* **DATA EXTRACT**:
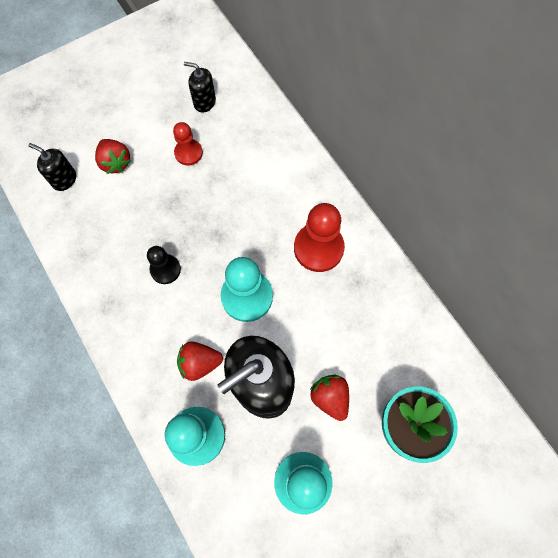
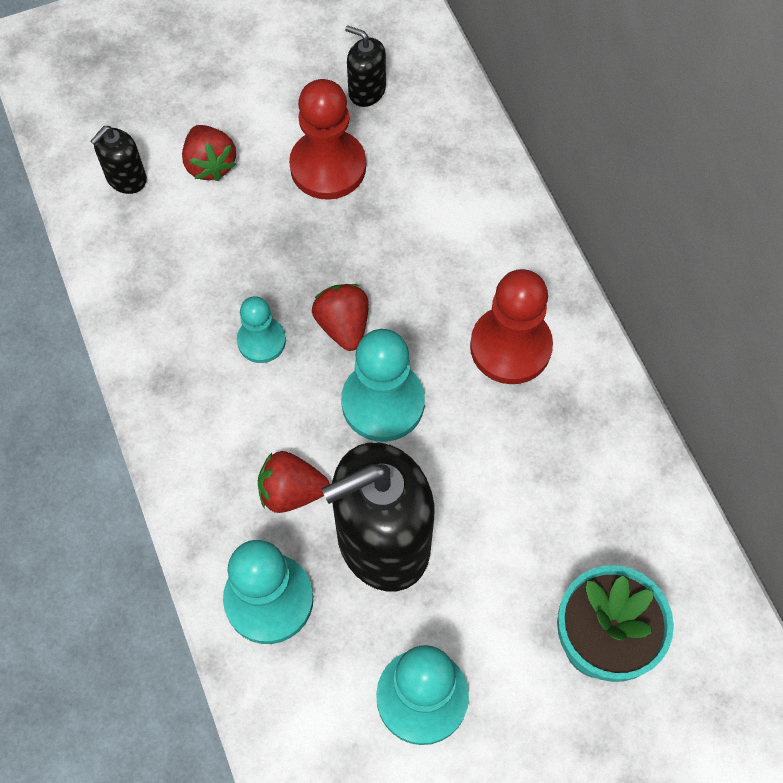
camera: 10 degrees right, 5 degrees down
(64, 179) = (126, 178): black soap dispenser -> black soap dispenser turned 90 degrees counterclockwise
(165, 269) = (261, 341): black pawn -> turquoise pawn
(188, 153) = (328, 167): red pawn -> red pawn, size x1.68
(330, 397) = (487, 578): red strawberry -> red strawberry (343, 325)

* **TASK GOAL**: Print the full listing again exactly, and drop every image from it.

* **RESULT OF THIS TASK**:
camera: 10 degrees right, 5 degrees down
(64, 179) = (126, 178): black soap dispenser -> black soap dispenser turned 90 degrees counterclockwise
(165, 269) = (261, 341): black pawn -> turquoise pawn
(188, 153) = (328, 167): red pawn -> red pawn, size x1.68
(330, 397) = (487, 578): red strawberry -> red strawberry (343, 325)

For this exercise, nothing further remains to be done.